• _Your task_: When "LIGHT" occurs in a line of the material, copy that line.

* * * *

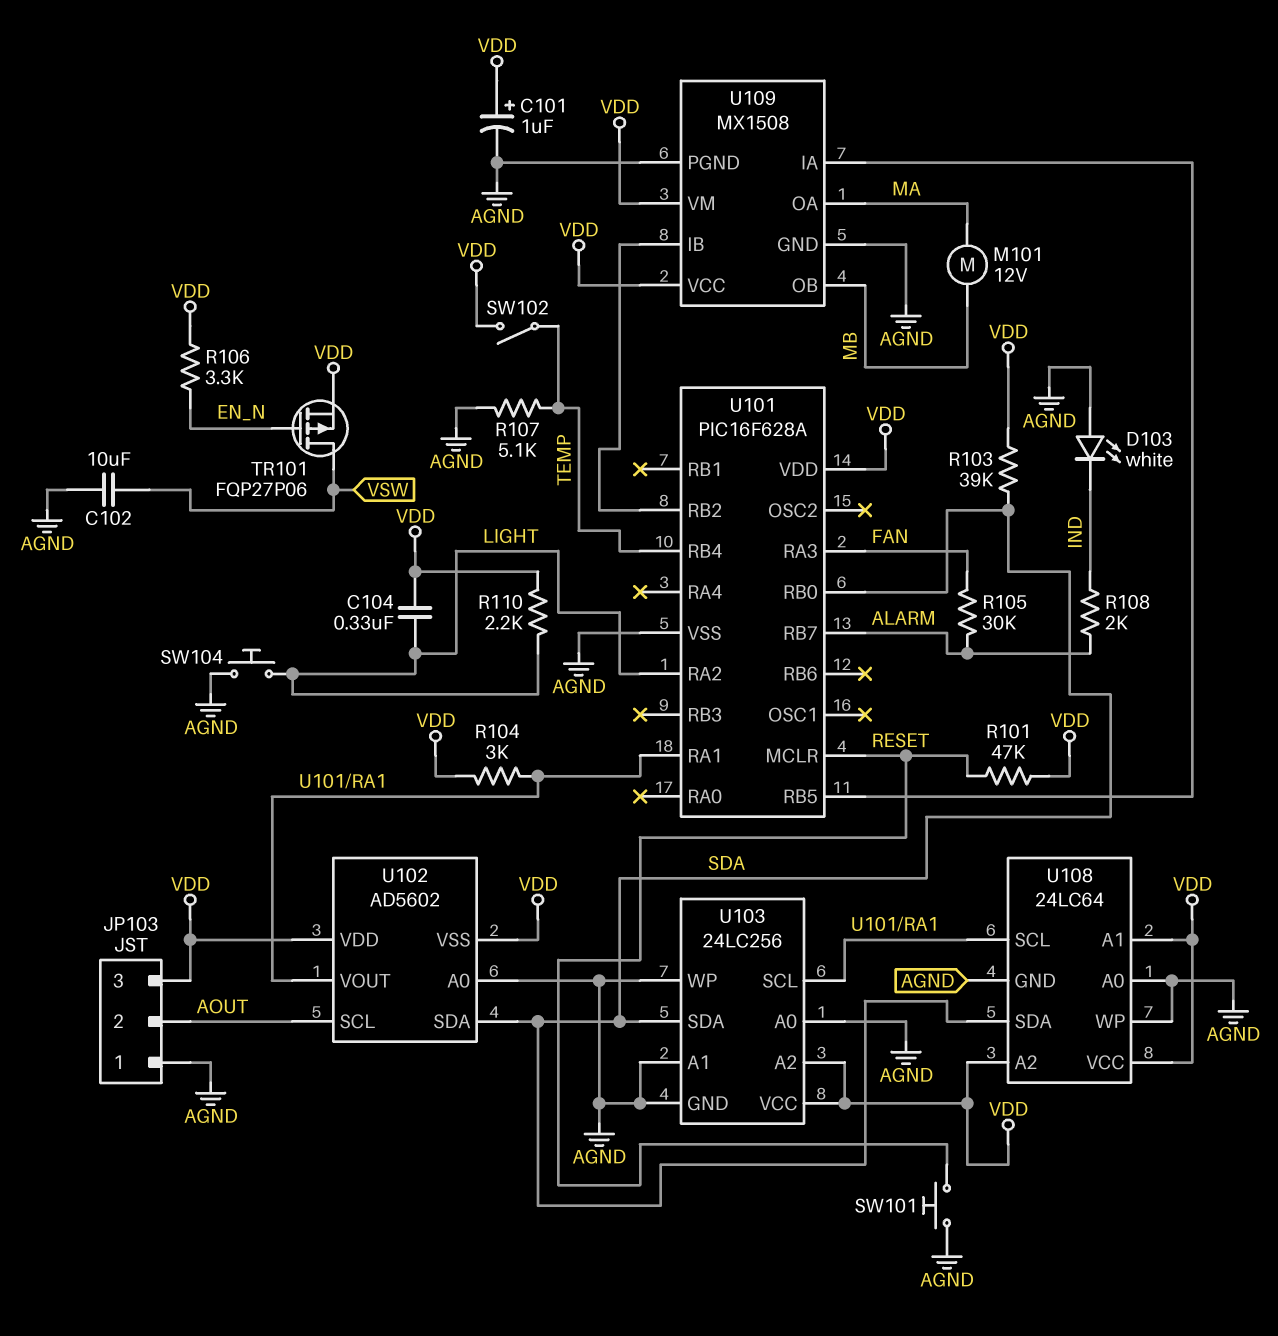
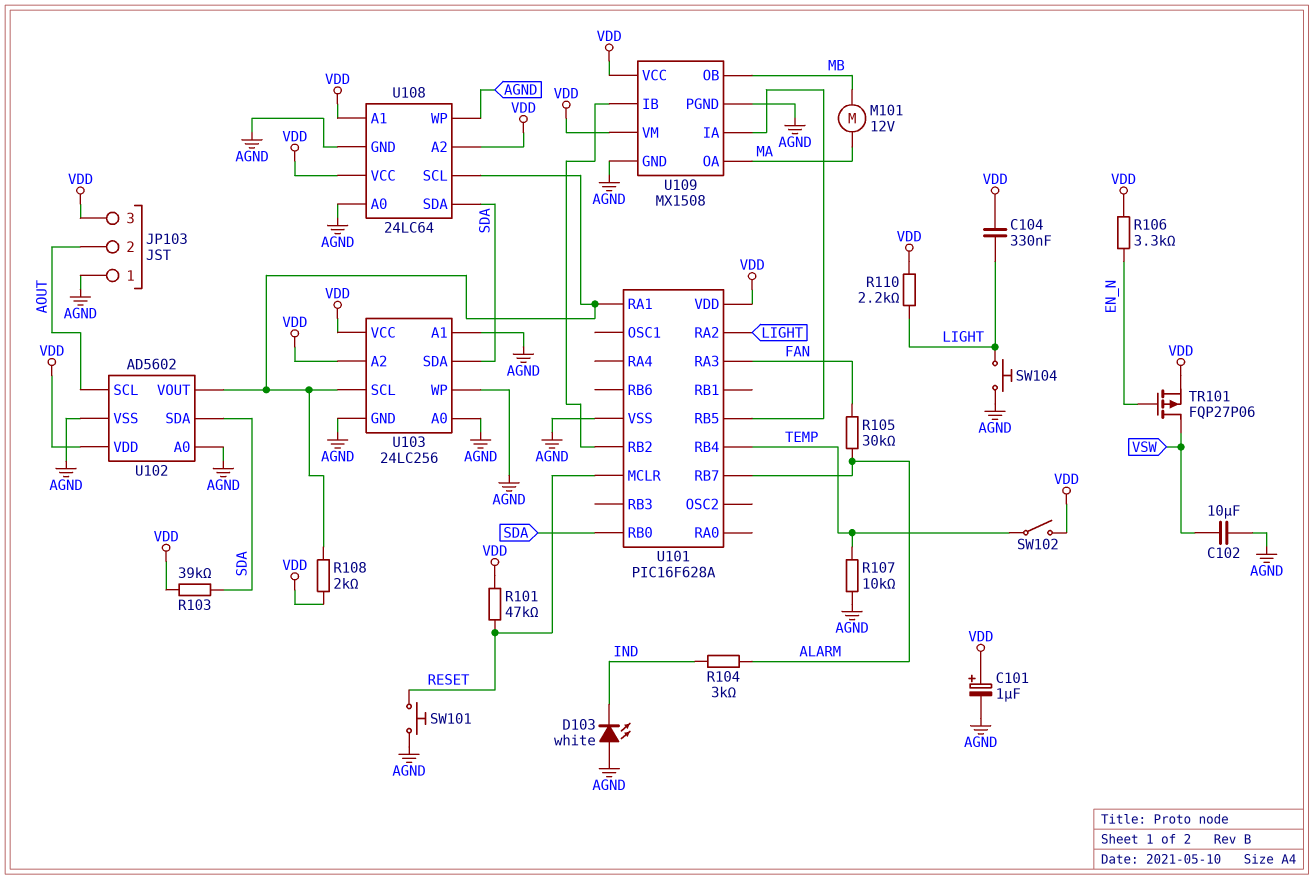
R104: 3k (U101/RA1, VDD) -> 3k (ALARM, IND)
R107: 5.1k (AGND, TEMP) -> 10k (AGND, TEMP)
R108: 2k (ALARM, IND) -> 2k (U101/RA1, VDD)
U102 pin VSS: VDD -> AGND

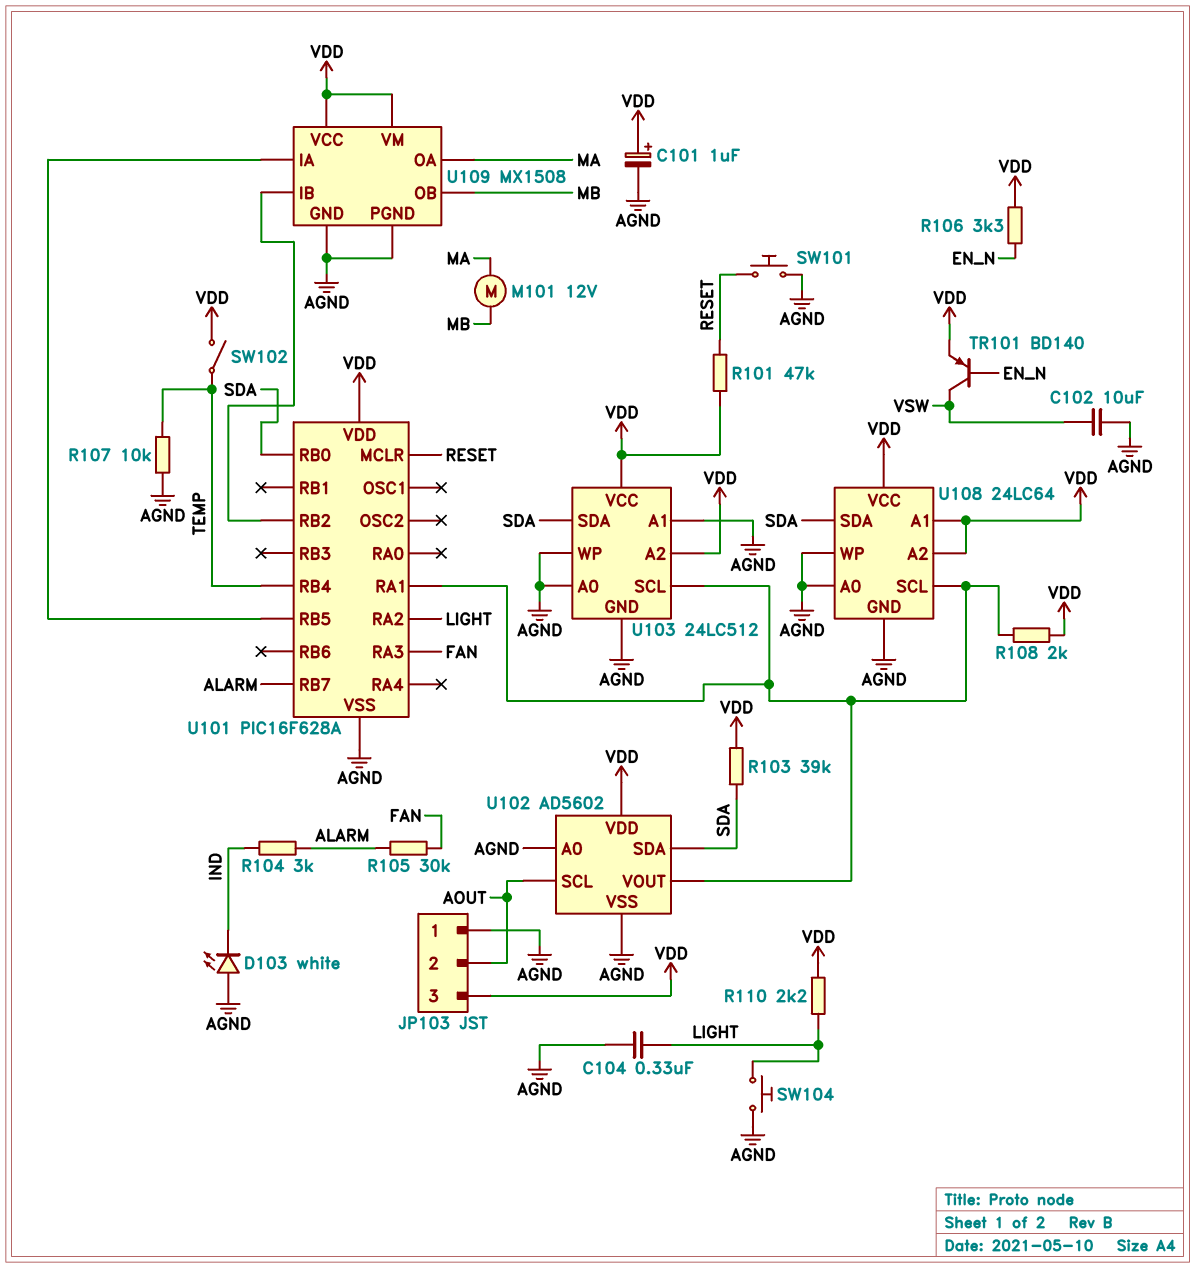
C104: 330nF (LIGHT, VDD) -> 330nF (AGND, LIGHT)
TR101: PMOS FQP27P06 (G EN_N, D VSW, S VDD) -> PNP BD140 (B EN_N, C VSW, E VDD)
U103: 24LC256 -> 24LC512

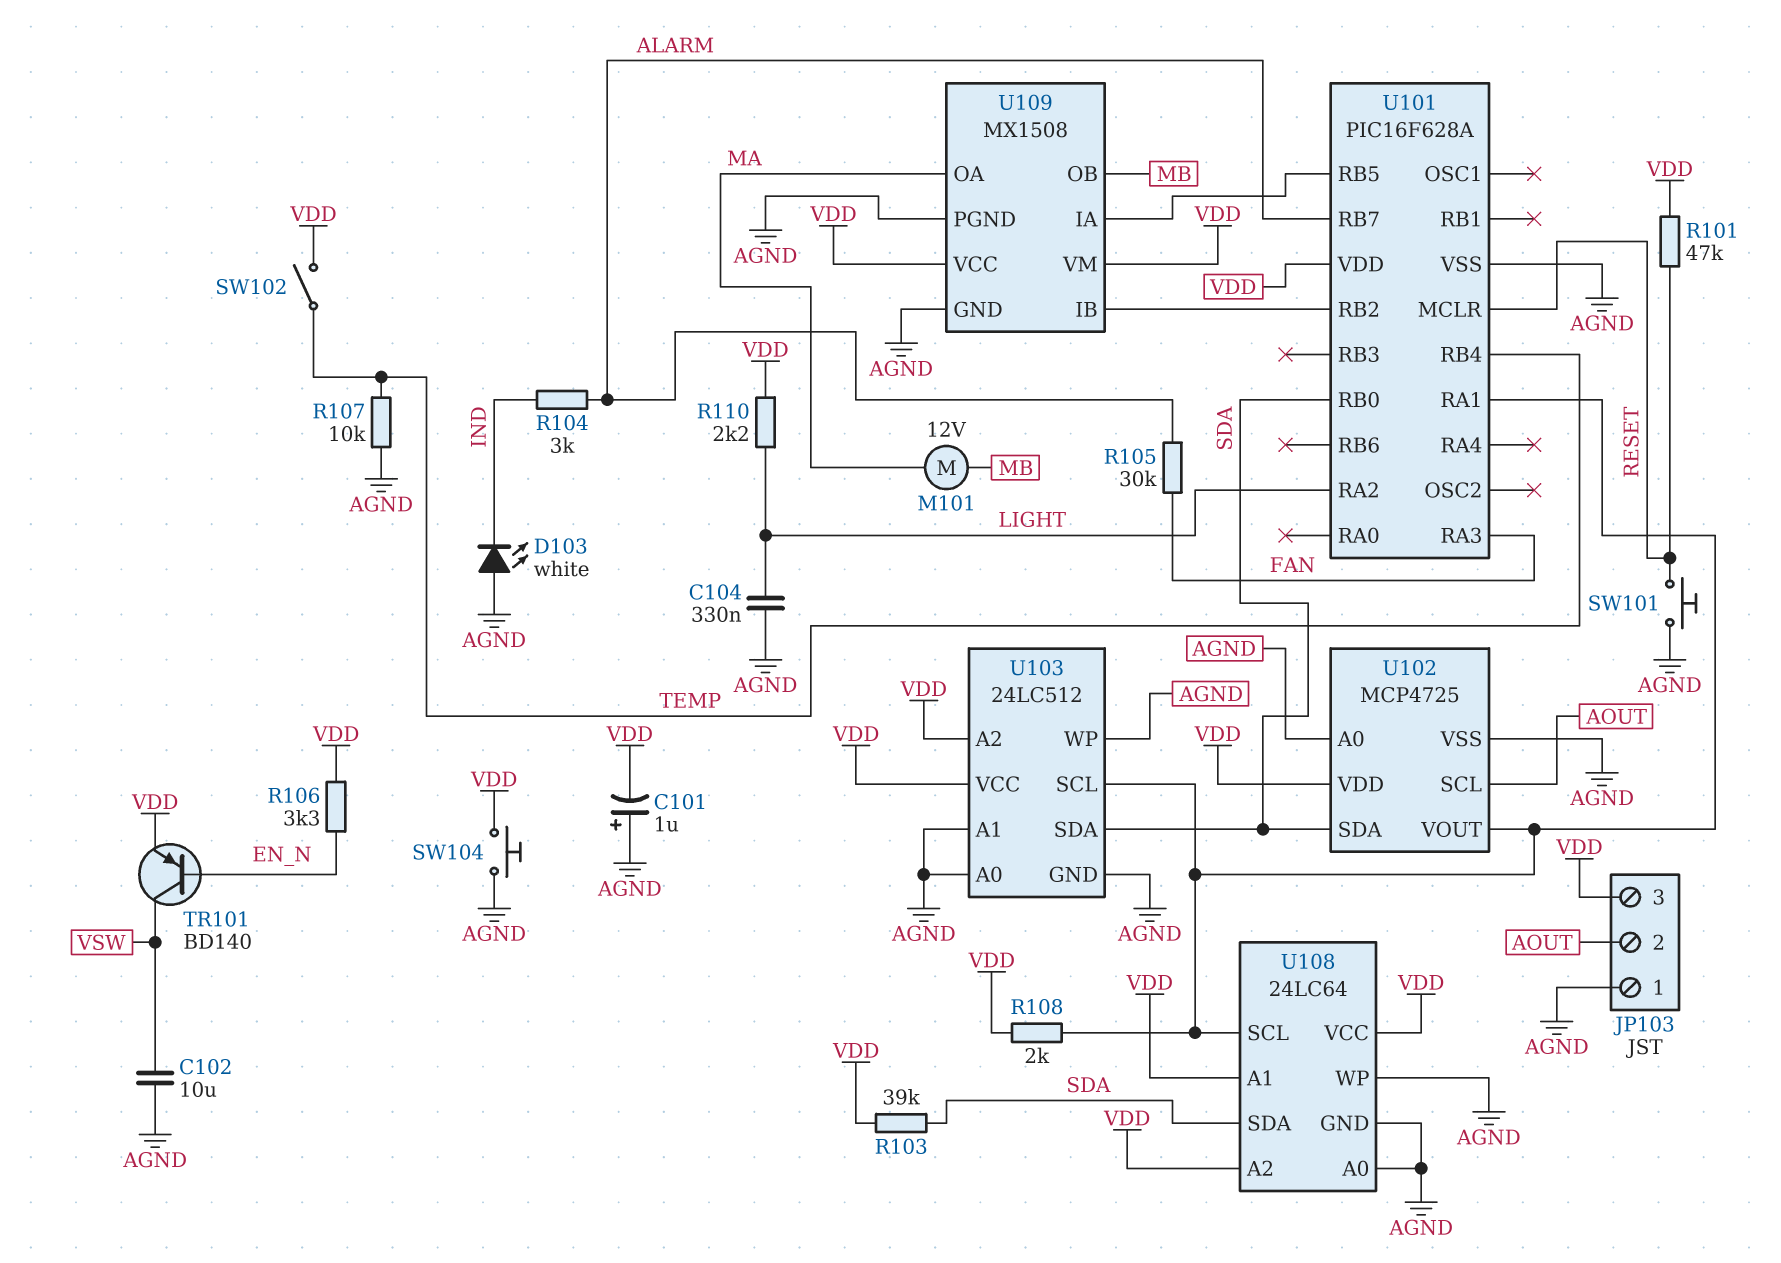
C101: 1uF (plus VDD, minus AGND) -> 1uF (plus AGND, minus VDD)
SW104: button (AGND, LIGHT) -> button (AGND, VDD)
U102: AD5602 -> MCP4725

* * * *

• _Expected output_:
C104: 330nF (LIGHT, VDD) -> 330nF (AGND, LIGHT)
SW104: button (AGND, LIGHT) -> button (AGND, VDD)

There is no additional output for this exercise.